- [Assignment] Copy out once more, exactly, the line with "C2: 100nF (+9V, DGND) -> 150nF (+9V, DGND)" and all the lines after it, up to the last line of the data.
Records for this exercise Block Start
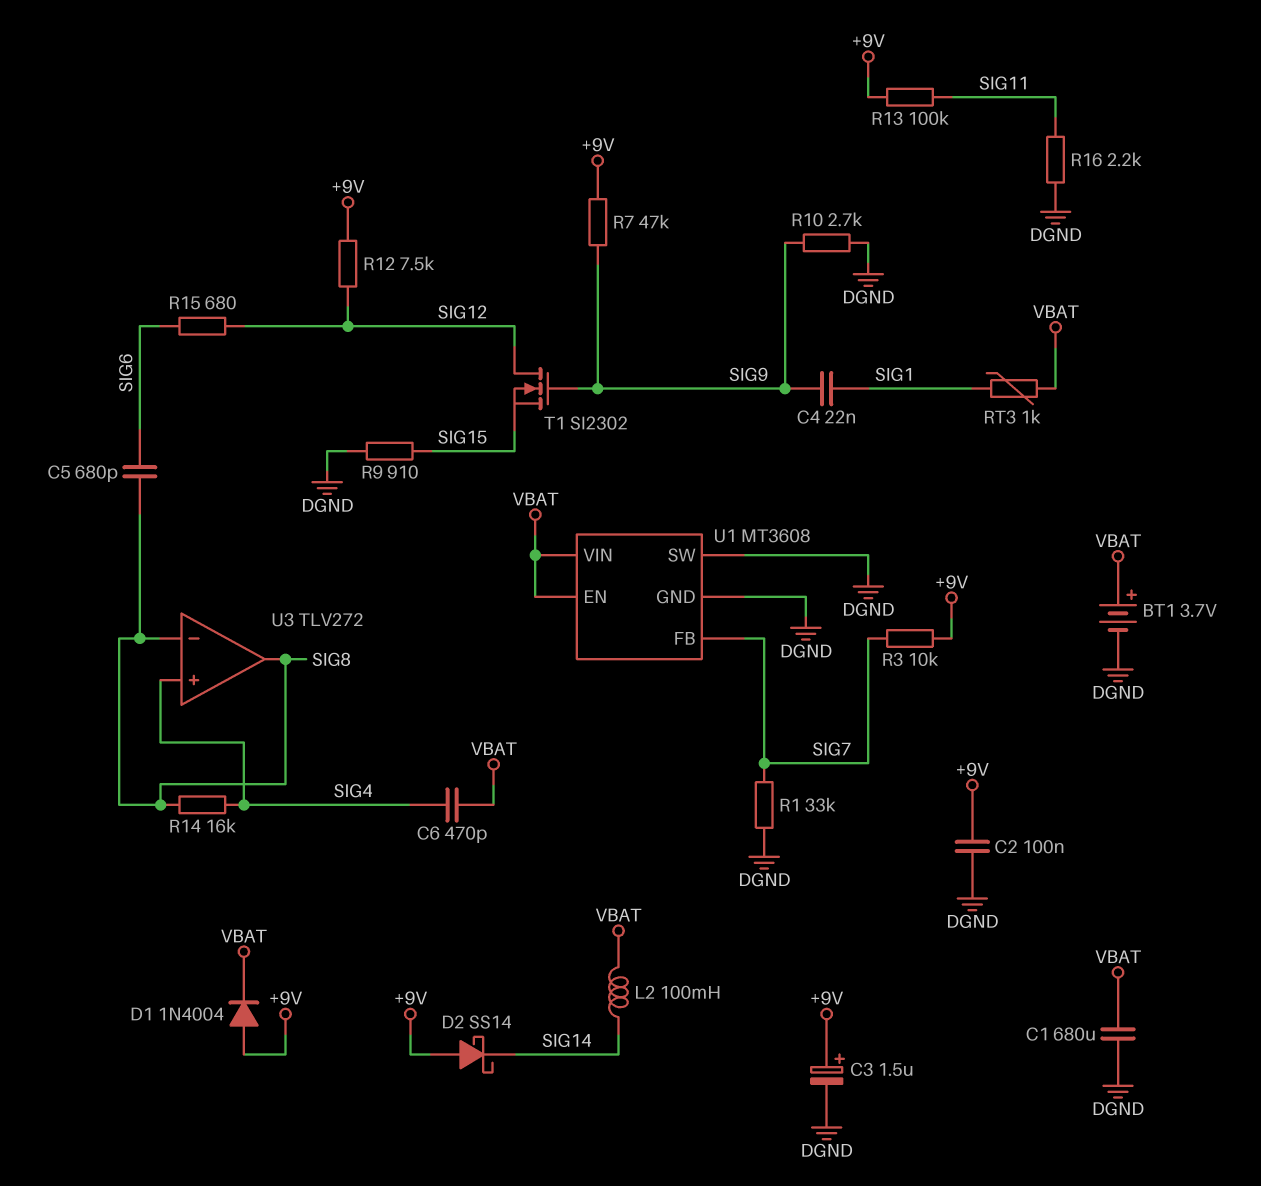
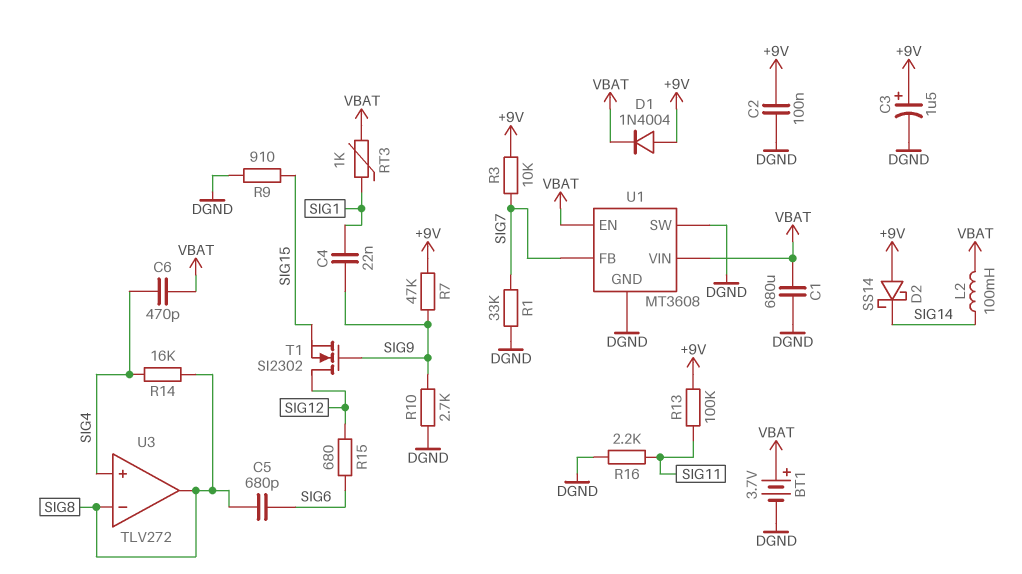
R12: 7.5k (+9V, SIG12) -> none

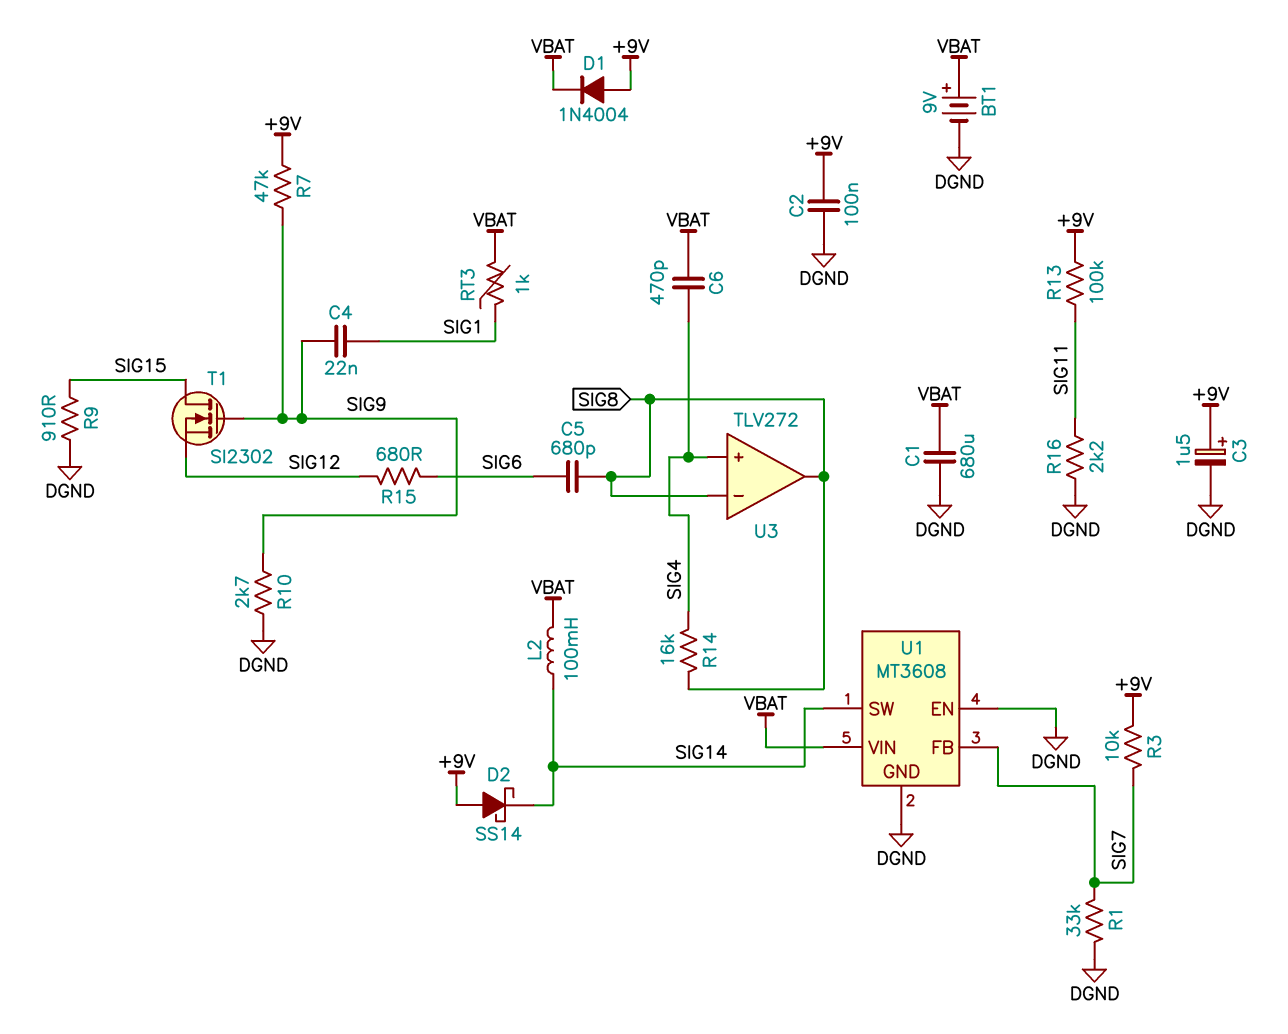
BT1: 3.7V (plus VBAT, minus DGND) -> 9V (plus VBAT, minus DGND)
T1: NMOS SI2302 (G SIG9, D SIG12, S SIG15) -> NMOS SI2302 (G SIG9, D SIG15, S SIG12)
U1 pin EN: VBAT -> DGND
U1 pin SW: DGND -> SIG14

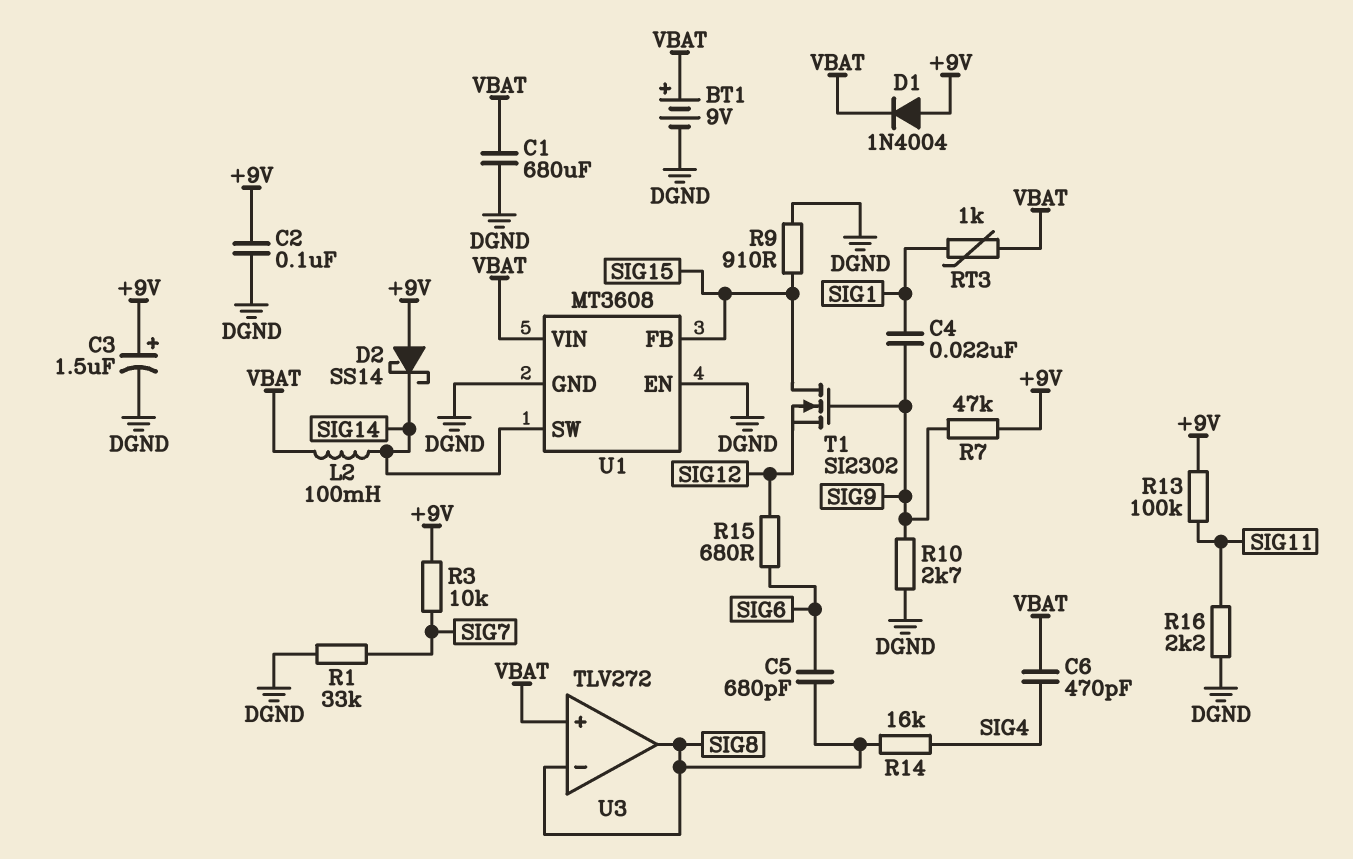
U1 pin FB: SIG7 -> SIG15
U3 pin in+: SIG4 -> VBAT

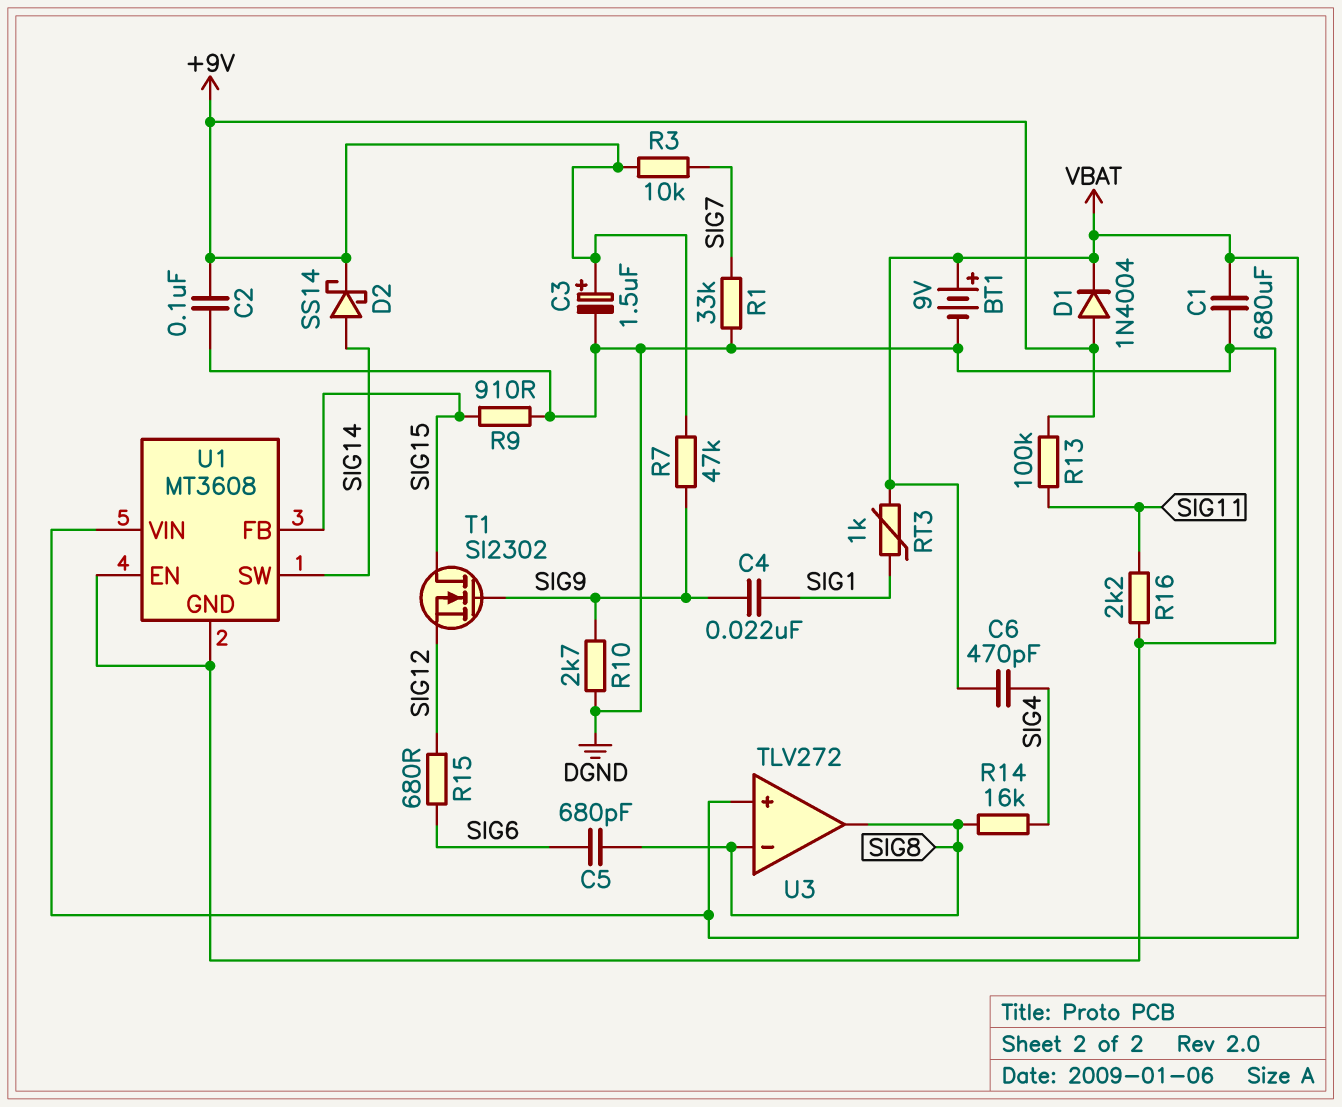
D2: schottky SS14 (A +9V, K SIG14) -> schottky SS14 (A SIG14, K +9V)
L2: 100mH (SIG14, VBAT) -> none

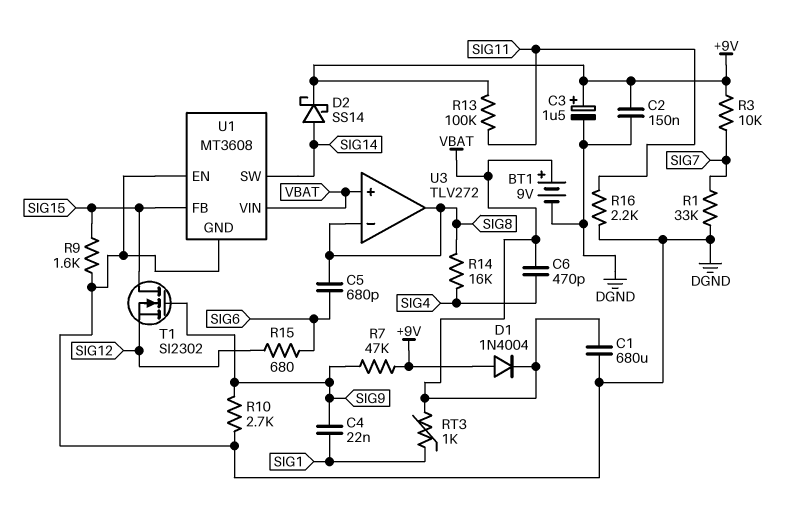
C2: 100nF (+9V, DGND) -> 150nF (+9V, DGND)
R9: 910 (DGND, SIG15) -> 1.6k (DGND, SIG15)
Records for this exercise Block End
- [Written answer]
C2: 100nF (+9V, DGND) -> 150nF (+9V, DGND)
R9: 910 (DGND, SIG15) -> 1.6k (DGND, SIG15)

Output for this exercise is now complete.